— Exercise directions —
Restate all of the entries exactly, dropping any pictures they hold.

----- Dataset records

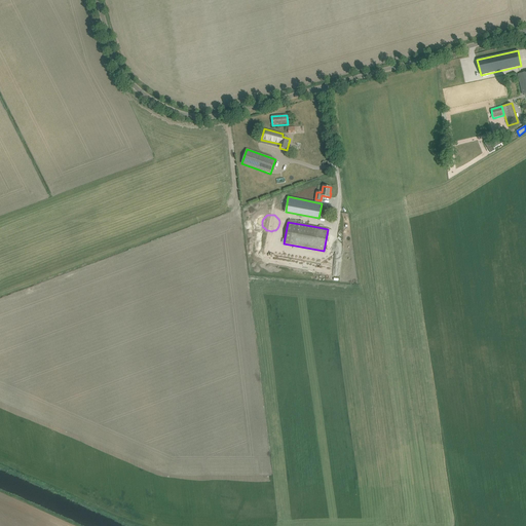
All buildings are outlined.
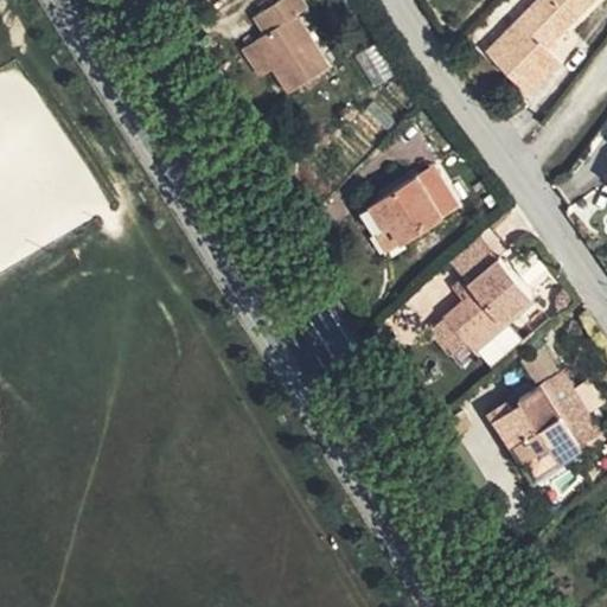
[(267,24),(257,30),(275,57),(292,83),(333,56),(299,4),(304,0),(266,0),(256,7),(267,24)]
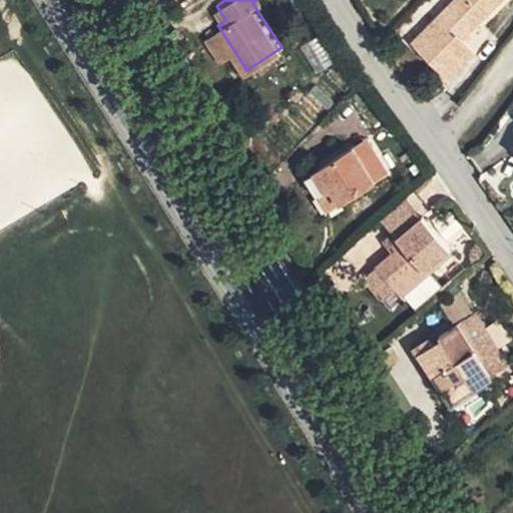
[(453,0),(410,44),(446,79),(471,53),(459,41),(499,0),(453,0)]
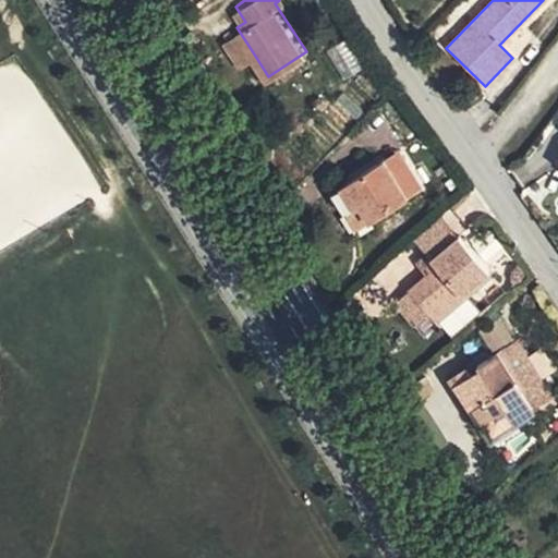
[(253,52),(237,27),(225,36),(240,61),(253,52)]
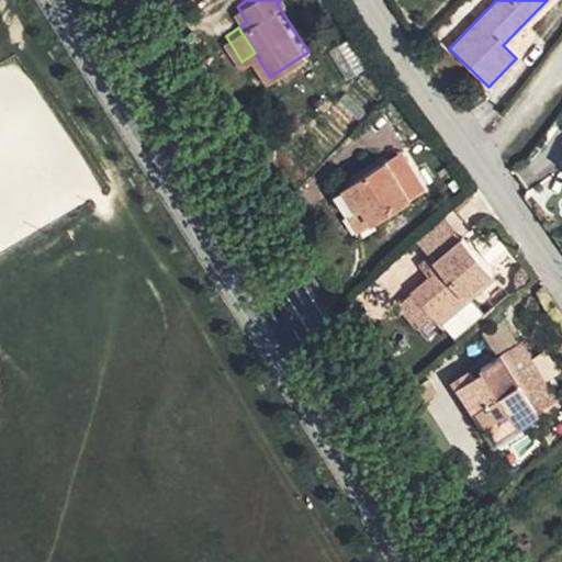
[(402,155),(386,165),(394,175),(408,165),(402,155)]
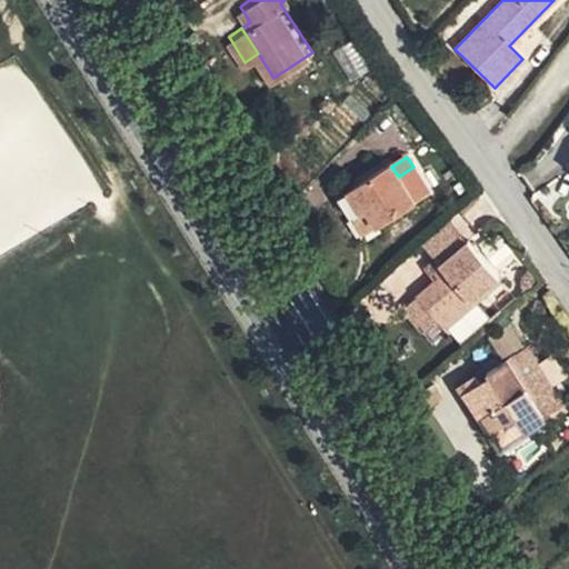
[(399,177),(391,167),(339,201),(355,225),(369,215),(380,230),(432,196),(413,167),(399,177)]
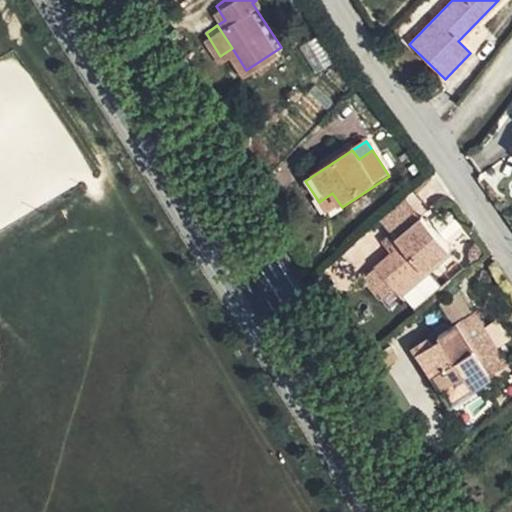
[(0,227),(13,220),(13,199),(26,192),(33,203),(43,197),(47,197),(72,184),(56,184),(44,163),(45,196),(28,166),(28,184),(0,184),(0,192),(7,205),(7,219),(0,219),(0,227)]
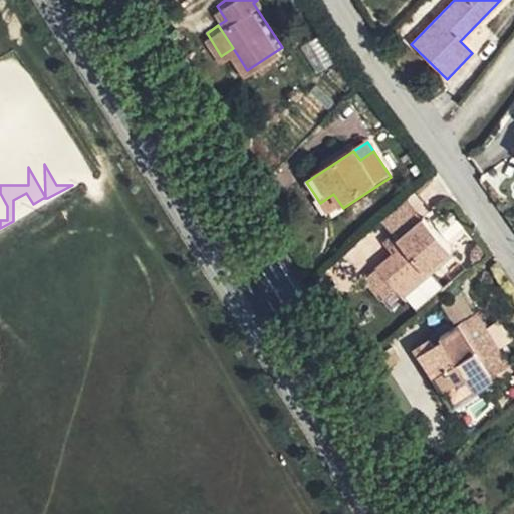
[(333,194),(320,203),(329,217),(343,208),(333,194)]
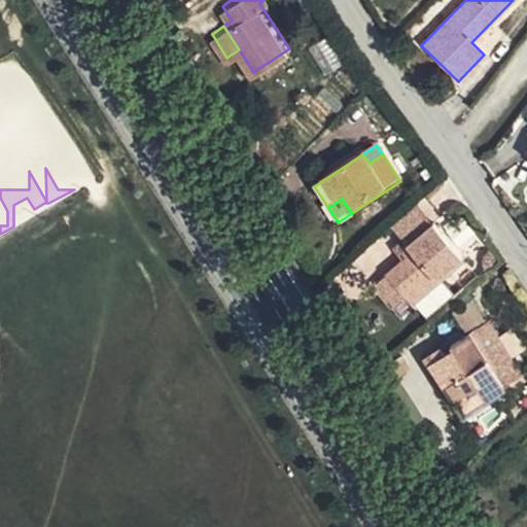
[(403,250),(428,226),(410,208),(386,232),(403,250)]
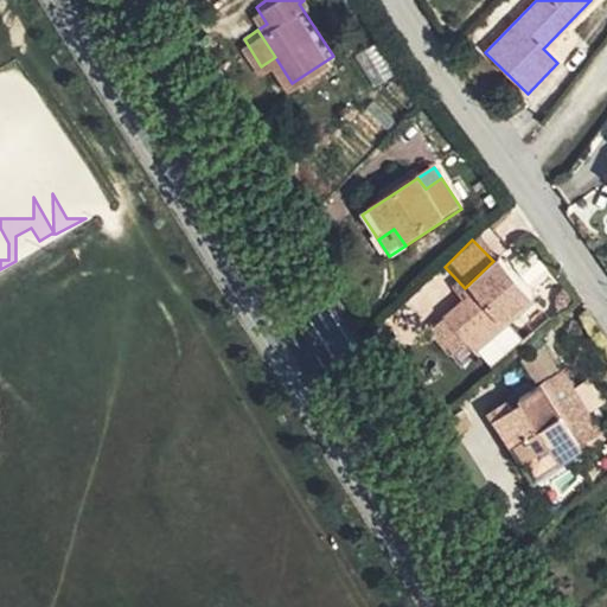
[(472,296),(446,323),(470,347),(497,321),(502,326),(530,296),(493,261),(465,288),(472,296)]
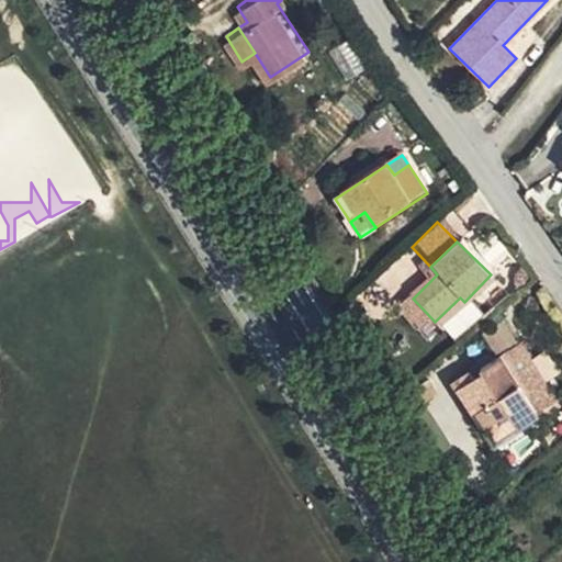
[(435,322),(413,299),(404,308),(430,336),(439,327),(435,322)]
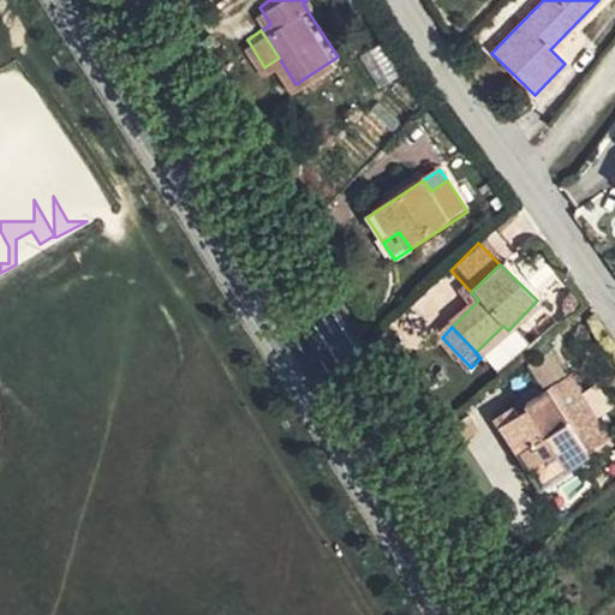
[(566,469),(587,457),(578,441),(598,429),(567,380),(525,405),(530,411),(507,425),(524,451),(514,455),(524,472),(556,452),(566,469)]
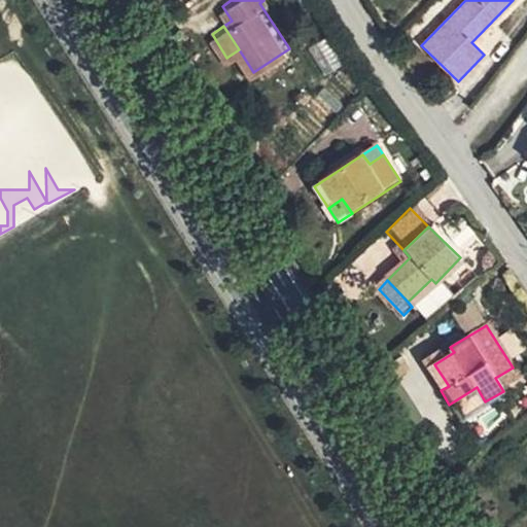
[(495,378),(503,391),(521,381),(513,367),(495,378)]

----------

— Written answer —
All buildings are outlined.
[(267,24),(257,30),(275,57),(292,83),(333,56),(299,4),(304,0),(266,0),(256,7),(267,24)]
[(453,0),(410,44),(446,79),(471,53),(459,41),(499,0),(453,0)]
[(253,52),(237,27),(225,36),(240,61),(253,52)]
[(402,155),(386,165),(394,175),(408,165),(402,155)]
[(399,177),(391,167),(339,201),(355,225),(369,215),(380,230),(432,196),(413,167),(399,177)]
[(0,227),(13,220),(13,199),(26,192),(33,203),(43,197),(47,197),(72,184),(56,184),(44,163),(45,196),(28,166),(28,184),(0,184),(0,192),(7,205),(7,219),(0,219),(0,227)]
[(333,194),(320,203),(329,217),(343,208),(333,194)]
[(403,250),(428,226),(410,208),(386,232),(403,250)]
[(472,296),(446,323),(470,347),(497,321),(502,326),(530,296),(493,261),(465,288),(472,296)]
[(435,322),(413,299),(404,308),(430,336),(439,327),(435,322)]
[(566,469),(587,457),(578,441),(598,429),(567,380),(525,405),(530,411),(507,425),(524,451),(514,455),(524,472),(556,452),(566,469)]
[(495,378),(503,391),(521,381),(513,367),(495,378)]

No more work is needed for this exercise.